What you are asked to do
Copy each line of the records that contains the word "degrees".

Records for this task

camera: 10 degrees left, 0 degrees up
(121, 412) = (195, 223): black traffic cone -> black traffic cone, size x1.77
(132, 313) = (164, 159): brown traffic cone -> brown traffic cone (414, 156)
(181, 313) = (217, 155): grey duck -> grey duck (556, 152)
---
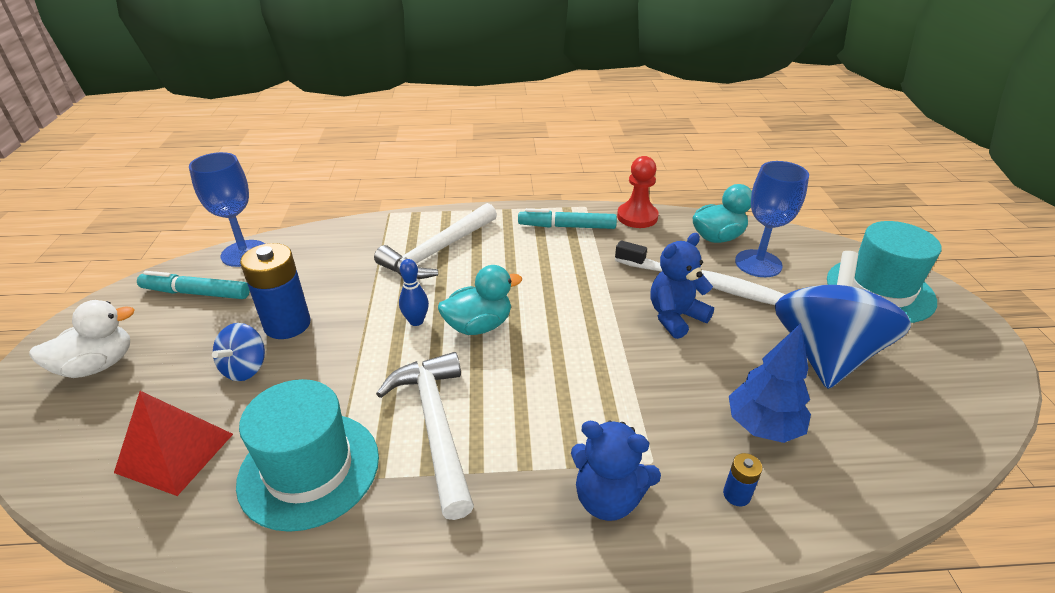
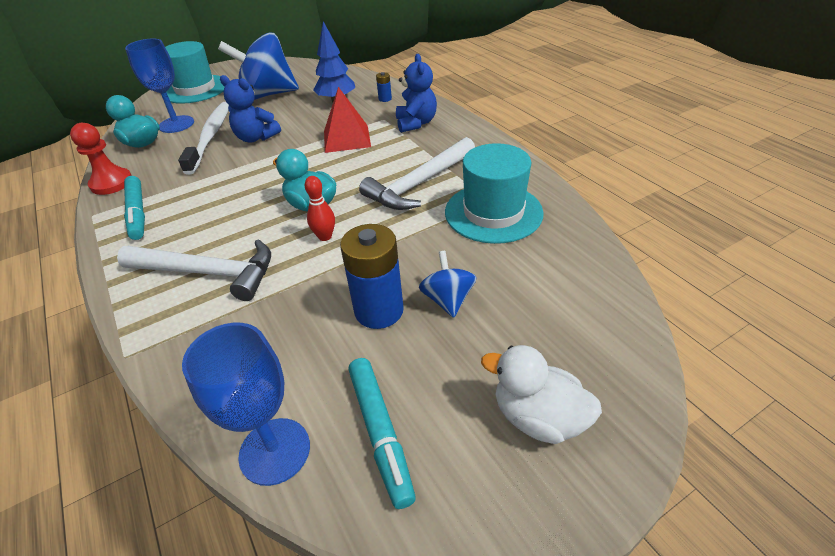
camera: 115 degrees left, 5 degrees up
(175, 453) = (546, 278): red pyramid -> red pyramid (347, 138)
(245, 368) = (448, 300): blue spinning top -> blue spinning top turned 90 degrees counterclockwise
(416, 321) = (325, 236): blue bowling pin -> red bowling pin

Solution for this problem
camera: 10 degrees left, 0 degrees up
camera: 115 degrees left, 5 degrees up
(245, 368) = (448, 300): blue spinning top -> blue spinning top turned 90 degrees counterclockwise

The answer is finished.